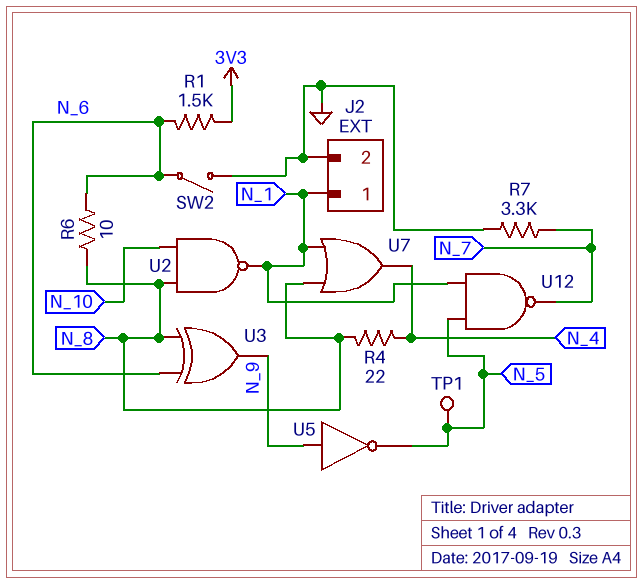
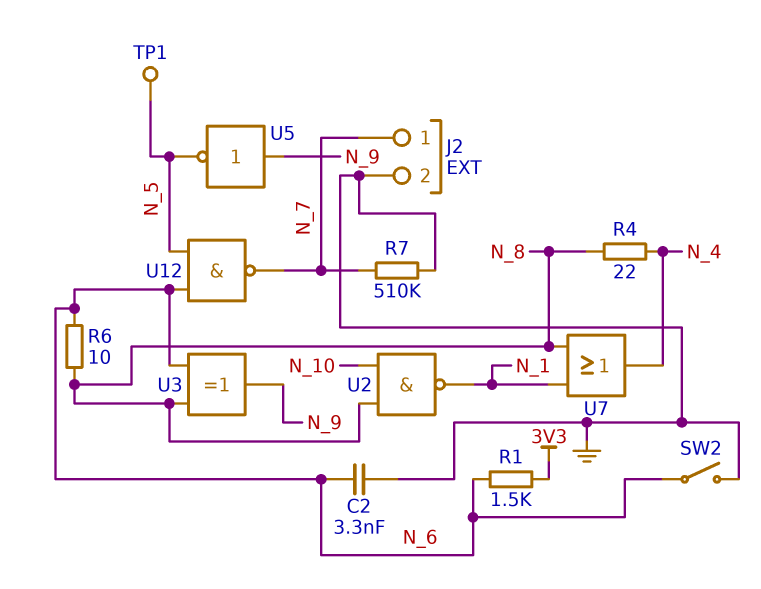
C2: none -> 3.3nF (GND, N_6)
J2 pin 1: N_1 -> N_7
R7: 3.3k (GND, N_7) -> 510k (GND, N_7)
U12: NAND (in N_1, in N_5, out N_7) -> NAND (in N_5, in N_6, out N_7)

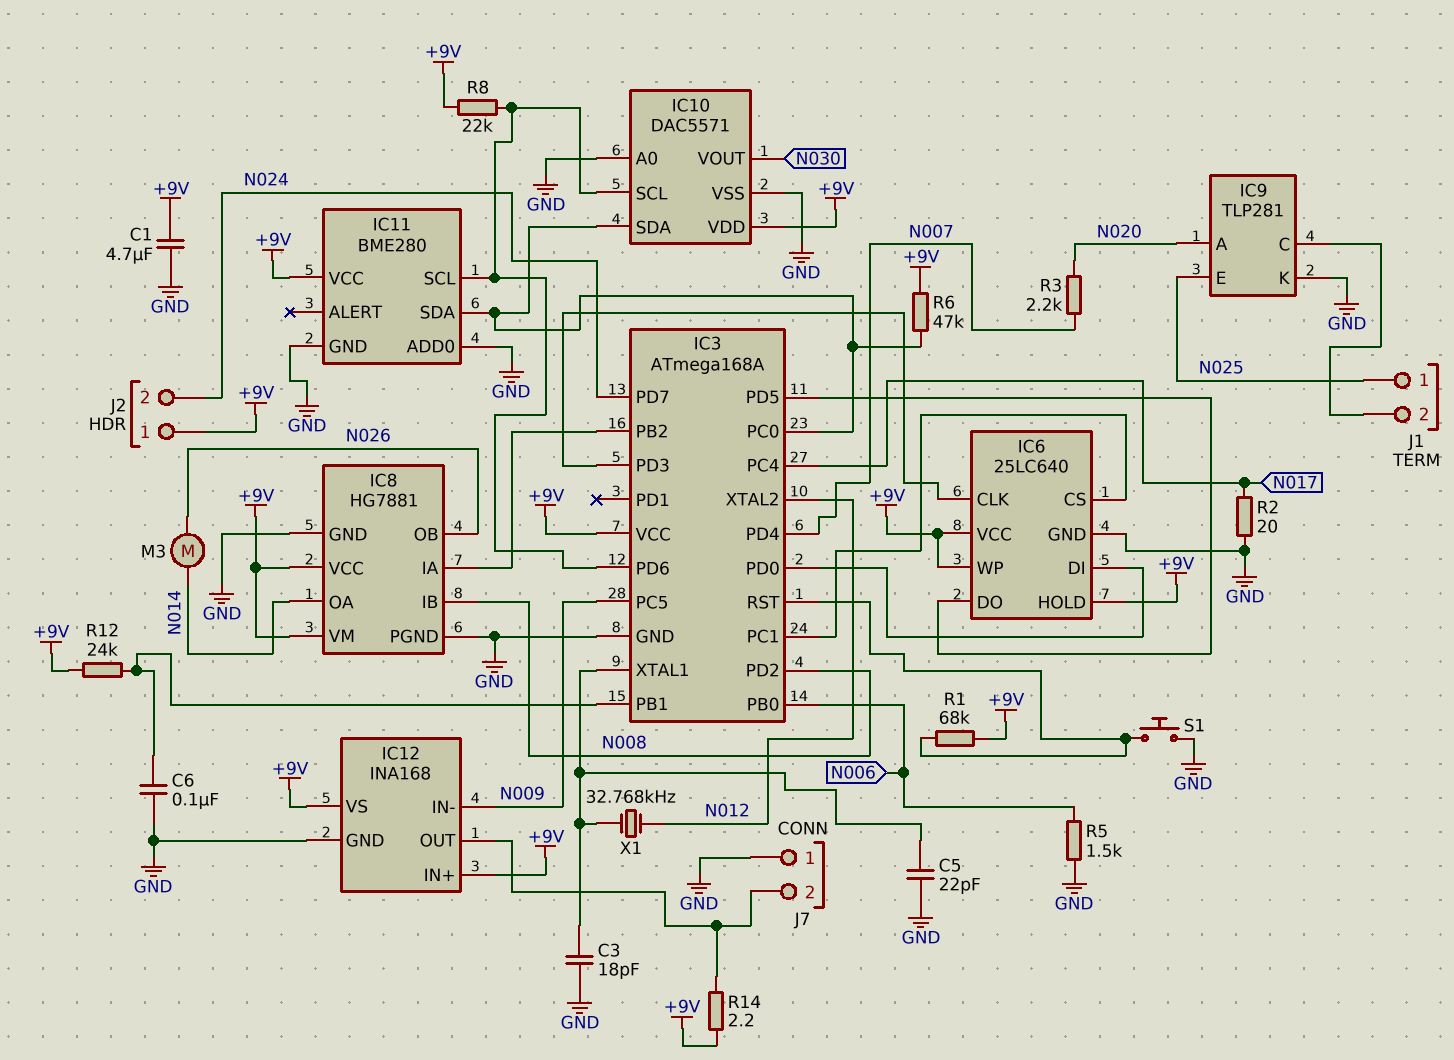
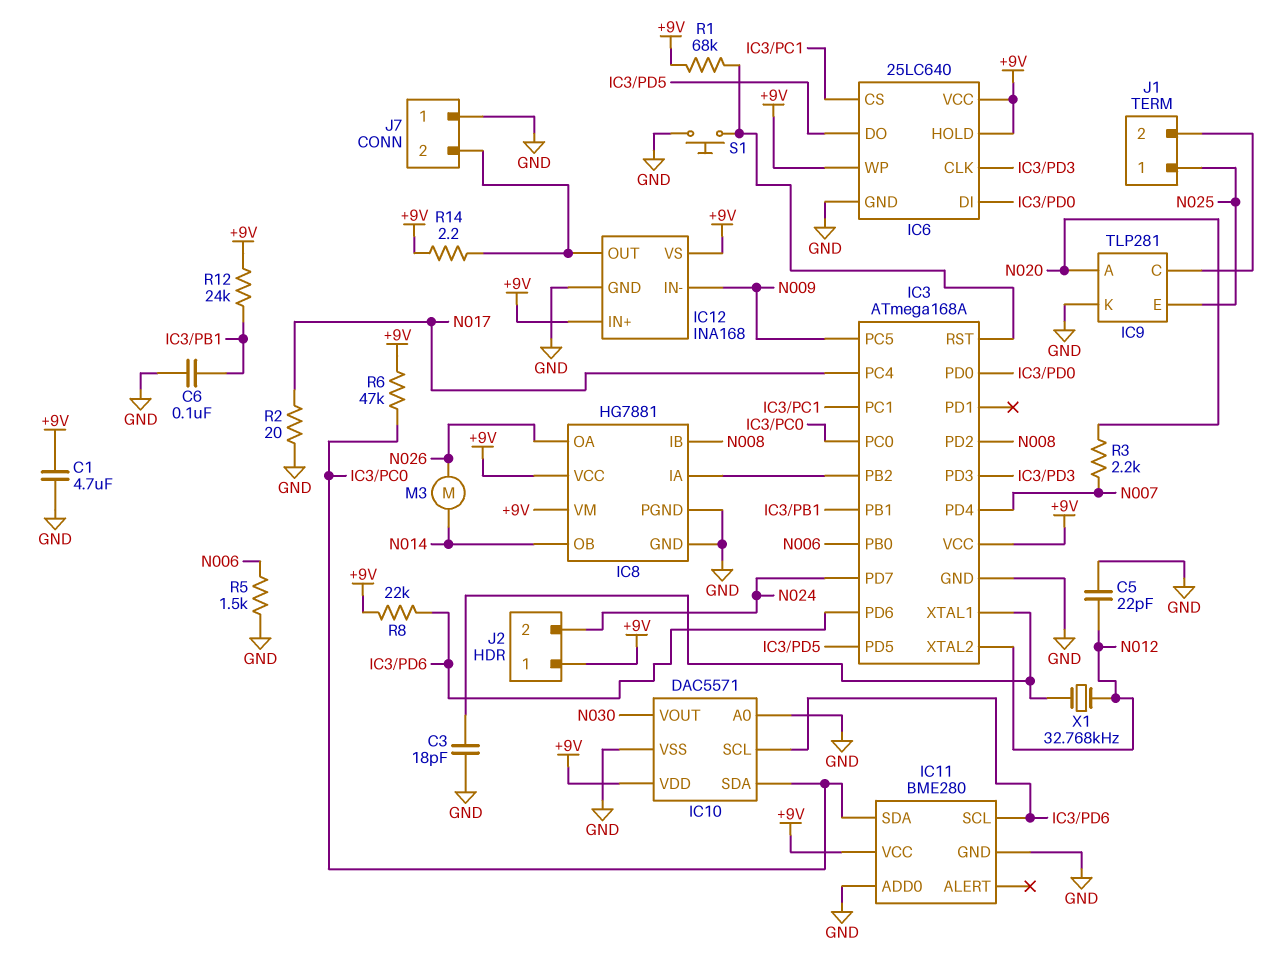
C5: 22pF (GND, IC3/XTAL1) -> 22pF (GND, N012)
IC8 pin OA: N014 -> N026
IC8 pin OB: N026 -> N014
======
# Problem to work on:
The records above must be printed exactly, but the pictures they hold should be omitted.

# Your solution:
C2: none -> 3.3nF (GND, N_6)
J2 pin 1: N_1 -> N_7
R7: 3.3k (GND, N_7) -> 510k (GND, N_7)
U12: NAND (in N_1, in N_5, out N_7) -> NAND (in N_5, in N_6, out N_7)

C5: 22pF (GND, IC3/XTAL1) -> 22pF (GND, N012)
IC8 pin OA: N014 -> N026
IC8 pin OB: N026 -> N014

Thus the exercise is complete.